THE PROBLEM » Lay out everything from the start of the records down to the line containing "4: 23:31 -> 23:32", both ends included, as a Markdown table with the columns Row and Entry. Skip blank lines, and put the row number under Row and the line under Entry.
--
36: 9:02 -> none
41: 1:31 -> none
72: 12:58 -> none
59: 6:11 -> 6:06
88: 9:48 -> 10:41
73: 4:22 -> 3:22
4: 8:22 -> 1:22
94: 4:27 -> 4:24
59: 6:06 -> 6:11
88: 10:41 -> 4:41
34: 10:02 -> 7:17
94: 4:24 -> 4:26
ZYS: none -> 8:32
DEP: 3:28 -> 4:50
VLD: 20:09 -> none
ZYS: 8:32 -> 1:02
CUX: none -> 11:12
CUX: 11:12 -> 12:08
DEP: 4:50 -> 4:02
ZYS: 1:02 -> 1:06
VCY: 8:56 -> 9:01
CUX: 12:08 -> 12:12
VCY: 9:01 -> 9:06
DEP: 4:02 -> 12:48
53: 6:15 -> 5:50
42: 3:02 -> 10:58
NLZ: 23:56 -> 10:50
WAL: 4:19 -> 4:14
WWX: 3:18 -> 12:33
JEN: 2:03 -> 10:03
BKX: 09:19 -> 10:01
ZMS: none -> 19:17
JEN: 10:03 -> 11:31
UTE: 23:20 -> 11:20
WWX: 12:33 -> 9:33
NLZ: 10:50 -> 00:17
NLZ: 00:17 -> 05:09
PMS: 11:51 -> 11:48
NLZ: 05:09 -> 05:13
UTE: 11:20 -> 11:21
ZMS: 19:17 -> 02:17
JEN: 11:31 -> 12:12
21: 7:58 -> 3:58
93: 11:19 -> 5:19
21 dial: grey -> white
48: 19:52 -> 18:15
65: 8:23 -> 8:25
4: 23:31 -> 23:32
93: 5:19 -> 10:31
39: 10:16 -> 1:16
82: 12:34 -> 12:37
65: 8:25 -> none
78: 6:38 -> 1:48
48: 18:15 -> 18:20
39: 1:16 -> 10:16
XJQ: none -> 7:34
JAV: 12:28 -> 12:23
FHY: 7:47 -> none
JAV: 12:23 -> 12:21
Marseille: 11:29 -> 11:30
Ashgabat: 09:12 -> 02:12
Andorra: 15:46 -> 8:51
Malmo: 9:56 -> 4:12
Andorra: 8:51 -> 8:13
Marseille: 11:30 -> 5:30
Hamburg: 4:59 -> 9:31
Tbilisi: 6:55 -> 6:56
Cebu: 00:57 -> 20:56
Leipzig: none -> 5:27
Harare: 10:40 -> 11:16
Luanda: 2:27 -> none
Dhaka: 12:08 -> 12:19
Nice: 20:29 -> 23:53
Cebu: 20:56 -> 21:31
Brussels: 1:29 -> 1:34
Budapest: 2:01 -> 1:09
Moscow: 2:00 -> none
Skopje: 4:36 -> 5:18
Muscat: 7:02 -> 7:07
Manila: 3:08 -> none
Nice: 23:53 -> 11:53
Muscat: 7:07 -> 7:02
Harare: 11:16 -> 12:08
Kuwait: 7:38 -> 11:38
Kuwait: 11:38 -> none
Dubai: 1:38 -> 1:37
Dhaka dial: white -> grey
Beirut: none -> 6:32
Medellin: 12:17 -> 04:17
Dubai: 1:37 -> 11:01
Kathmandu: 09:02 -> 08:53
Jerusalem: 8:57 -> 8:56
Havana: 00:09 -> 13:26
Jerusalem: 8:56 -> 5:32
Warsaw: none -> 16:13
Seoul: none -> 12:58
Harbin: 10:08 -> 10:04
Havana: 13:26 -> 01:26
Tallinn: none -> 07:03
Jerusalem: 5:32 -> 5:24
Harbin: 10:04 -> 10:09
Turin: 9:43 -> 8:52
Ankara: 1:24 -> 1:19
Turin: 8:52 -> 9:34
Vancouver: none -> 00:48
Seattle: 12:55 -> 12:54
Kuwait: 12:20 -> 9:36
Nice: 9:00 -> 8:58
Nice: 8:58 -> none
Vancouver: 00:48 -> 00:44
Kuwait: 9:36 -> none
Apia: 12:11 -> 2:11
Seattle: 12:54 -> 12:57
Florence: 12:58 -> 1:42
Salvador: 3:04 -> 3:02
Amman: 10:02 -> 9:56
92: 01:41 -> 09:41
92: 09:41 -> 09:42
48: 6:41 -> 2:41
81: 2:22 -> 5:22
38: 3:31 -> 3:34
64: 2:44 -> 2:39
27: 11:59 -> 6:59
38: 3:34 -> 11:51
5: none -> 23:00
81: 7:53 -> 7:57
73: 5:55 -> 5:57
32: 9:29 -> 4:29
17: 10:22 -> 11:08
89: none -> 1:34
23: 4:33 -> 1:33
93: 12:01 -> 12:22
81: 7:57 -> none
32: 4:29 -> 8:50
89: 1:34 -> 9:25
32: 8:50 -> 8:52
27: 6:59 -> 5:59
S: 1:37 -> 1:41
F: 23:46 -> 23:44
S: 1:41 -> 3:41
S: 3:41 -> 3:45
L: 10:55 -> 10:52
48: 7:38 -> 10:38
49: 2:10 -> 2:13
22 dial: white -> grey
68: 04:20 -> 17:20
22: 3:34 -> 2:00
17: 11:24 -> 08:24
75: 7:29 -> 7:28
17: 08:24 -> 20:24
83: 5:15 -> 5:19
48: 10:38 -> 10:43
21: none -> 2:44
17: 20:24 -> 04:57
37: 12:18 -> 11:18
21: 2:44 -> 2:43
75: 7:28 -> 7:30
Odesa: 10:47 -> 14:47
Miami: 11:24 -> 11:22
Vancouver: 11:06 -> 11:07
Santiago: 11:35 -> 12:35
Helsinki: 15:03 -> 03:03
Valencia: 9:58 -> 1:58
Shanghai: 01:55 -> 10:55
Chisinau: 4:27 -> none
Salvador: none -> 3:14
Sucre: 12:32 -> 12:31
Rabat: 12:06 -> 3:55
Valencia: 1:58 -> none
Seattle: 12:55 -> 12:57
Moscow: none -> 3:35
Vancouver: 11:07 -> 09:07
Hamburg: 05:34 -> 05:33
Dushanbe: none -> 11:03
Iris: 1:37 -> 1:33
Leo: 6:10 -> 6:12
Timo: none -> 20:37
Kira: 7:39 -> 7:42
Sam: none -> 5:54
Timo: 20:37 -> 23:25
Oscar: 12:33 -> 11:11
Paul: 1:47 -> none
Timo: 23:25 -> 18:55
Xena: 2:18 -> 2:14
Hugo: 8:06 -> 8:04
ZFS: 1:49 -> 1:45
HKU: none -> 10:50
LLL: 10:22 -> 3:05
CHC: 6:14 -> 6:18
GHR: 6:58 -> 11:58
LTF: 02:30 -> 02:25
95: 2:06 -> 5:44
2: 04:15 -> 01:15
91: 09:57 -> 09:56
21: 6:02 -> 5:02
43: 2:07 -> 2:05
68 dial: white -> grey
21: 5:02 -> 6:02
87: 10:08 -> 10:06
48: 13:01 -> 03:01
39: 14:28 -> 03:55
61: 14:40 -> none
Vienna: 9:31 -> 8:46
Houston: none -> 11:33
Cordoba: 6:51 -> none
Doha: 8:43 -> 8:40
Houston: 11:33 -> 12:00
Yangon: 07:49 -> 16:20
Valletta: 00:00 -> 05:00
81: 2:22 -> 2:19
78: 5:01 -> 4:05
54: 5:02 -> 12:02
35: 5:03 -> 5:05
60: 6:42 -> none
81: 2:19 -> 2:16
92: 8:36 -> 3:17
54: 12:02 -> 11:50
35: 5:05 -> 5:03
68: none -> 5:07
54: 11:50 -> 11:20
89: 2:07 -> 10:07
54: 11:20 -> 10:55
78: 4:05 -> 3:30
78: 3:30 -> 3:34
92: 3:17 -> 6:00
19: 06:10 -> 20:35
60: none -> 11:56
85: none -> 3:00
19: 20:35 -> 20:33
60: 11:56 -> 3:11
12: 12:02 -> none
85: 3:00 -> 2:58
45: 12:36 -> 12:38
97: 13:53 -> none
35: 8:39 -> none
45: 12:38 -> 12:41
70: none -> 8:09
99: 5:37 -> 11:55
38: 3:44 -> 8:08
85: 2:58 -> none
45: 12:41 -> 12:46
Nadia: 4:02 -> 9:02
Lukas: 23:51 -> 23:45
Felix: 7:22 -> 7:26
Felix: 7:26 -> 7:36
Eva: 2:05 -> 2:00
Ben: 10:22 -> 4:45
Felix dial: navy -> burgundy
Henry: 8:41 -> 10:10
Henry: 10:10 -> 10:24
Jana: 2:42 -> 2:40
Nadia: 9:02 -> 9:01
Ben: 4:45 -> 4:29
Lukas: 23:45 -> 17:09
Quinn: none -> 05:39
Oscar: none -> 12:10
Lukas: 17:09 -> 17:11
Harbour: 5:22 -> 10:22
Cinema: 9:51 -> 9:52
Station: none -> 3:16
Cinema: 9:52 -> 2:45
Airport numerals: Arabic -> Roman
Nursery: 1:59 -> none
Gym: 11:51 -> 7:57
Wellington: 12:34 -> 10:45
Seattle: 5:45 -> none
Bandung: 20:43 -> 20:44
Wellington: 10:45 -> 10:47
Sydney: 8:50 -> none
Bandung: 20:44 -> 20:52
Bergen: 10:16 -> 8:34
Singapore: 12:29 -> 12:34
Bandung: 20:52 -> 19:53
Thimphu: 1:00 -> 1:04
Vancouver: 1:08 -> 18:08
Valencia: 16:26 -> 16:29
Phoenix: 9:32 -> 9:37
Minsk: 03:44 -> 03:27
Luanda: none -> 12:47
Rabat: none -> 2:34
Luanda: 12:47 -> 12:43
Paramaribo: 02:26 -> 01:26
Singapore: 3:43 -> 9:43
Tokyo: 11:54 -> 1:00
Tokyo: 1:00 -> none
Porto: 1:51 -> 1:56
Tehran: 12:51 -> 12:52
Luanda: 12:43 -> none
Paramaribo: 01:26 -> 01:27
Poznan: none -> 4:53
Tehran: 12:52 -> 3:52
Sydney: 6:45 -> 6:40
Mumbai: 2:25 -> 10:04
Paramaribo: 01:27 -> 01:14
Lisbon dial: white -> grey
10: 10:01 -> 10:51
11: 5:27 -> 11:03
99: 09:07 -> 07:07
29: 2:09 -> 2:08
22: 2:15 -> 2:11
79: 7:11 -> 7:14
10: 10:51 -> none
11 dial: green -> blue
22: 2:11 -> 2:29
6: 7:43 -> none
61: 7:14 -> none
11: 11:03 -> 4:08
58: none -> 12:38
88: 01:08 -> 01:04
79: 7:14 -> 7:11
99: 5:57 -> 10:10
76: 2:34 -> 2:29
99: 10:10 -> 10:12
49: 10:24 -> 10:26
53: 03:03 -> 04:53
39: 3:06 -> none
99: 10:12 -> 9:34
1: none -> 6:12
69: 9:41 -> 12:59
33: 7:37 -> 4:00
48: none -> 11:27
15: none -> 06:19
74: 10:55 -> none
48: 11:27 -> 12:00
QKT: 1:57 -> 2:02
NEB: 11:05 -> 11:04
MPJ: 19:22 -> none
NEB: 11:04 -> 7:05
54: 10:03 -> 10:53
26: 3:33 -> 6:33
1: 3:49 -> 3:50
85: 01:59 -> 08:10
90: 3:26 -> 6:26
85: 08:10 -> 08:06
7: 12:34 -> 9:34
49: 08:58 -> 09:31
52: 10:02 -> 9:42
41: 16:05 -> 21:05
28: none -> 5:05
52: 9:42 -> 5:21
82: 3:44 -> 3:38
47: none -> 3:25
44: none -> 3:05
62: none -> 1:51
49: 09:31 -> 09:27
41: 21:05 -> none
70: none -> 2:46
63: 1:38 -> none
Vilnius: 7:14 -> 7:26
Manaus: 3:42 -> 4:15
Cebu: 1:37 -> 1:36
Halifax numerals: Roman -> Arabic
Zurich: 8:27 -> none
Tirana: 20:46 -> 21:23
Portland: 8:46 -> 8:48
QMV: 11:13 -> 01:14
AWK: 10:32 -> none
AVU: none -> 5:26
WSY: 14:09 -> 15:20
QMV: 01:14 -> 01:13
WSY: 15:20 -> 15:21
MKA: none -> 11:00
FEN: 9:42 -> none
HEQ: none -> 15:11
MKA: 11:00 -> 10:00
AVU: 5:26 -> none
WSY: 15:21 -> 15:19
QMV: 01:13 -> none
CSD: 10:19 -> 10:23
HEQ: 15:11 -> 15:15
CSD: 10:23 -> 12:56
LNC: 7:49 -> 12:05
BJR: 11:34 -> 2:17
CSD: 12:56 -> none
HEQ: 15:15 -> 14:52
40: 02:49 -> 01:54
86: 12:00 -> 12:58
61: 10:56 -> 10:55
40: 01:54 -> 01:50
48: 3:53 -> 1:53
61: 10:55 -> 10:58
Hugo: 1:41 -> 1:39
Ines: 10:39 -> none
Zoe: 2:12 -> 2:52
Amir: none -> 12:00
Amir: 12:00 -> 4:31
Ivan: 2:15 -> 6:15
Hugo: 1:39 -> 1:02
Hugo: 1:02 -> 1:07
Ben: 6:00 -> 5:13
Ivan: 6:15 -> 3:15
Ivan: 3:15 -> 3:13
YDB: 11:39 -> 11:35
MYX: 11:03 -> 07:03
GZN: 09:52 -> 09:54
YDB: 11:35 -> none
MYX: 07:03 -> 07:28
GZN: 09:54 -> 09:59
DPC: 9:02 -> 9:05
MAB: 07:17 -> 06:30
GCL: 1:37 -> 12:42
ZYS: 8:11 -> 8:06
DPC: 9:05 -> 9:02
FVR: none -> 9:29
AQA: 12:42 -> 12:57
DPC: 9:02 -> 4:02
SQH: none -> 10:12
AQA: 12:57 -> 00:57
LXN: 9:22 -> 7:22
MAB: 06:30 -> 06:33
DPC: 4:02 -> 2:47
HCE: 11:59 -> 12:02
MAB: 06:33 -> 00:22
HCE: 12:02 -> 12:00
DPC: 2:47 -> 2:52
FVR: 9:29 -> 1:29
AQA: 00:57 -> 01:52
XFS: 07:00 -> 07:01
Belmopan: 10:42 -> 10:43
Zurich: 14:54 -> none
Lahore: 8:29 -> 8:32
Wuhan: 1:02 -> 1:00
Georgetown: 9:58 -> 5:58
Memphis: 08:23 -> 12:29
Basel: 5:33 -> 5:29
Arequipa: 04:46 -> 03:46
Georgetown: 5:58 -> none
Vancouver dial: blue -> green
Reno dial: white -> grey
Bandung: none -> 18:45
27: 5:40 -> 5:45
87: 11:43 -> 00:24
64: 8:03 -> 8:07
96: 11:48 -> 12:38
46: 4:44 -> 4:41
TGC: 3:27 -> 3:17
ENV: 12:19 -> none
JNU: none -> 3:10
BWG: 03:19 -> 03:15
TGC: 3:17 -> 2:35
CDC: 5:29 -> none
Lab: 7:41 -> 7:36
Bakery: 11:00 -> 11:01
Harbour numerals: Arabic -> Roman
--
ANSWER FOR THE TASK »
| Row | Entry |
|---|---|
| 1 | 36: 9:02 -> none |
| 2 | 41: 1:31 -> none |
| 3 | 72: 12:58 -> none |
| 4 | 59: 6:11 -> 6:06 |
| 5 | 88: 9:48 -> 10:41 |
| 6 | 73: 4:22 -> 3:22 |
| 7 | 4: 8:22 -> 1:22 |
| 8 | 94: 4:27 -> 4:24 |
| 9 | 59: 6:06 -> 6:11 |
| 10 | 88: 10:41 -> 4:41 |
| 11 | 34: 10:02 -> 7:17 |
| 12 | 94: 4:24 -> 4:26 |
| 13 | ZYS: none -> 8:32 |
| 14 | DEP: 3:28 -> 4:50 |
| 15 | VLD: 20:09 -> none |
| 16 | ZYS: 8:32 -> 1:02 |
| 17 | CUX: none -> 11:12 |
| 18 | CUX: 11:12 -> 12:08 |
| 19 | DEP: 4:50 -> 4:02 |
| 20 | ZYS: 1:02 -> 1:06 |
| 21 | VCY: 8:56 -> 9:01 |
| 22 | CUX: 12:08 -> 12:12 |
| 23 | VCY: 9:01 -> 9:06 |
| 24 | DEP: 4:02 -> 12:48 |
| 25 | 53: 6:15 -> 5:50 |
| 26 | 42: 3:02 -> 10:58 |
| 27 | NLZ: 23:56 -> 10:50 |
| 28 | WAL: 4:19 -> 4:14 |
| 29 | WWX: 3:18 -> 12:33 |
| 30 | JEN: 2:03 -> 10:03 |
| 31 | BKX: 09:19 -> 10:01 |
| 32 | ZMS: none -> 19:17 |
| 33 | JEN: 10:03 -> 11:31 |
| 34 | UTE: 23:20 -> 11:20 |
| 35 | WWX: 12:33 -> 9:33 |
| 36 | NLZ: 10:50 -> 00:17 |
| 37 | NLZ: 00:17 -> 05:09 |
| 38 | PMS: 11:51 -> 11:48 |
| 39 | NLZ: 05:09 -> 05:13 |
| 40 | UTE: 11:20 -> 11:21 |
| 41 | ZMS: 19:17 -> 02:17 |
| 42 | JEN: 11:31 -> 12:12 |
| 43 | 21: 7:58 -> 3:58 |
| 44 | 93: 11:19 -> 5:19 |
| 45 | 21 dial: grey -> white |
| 46 | 48: 19:52 -> 18:15 |
| 47 | 65: 8:23 -> 8:25 |
| 48 | 4: 23:31 -> 23:32 |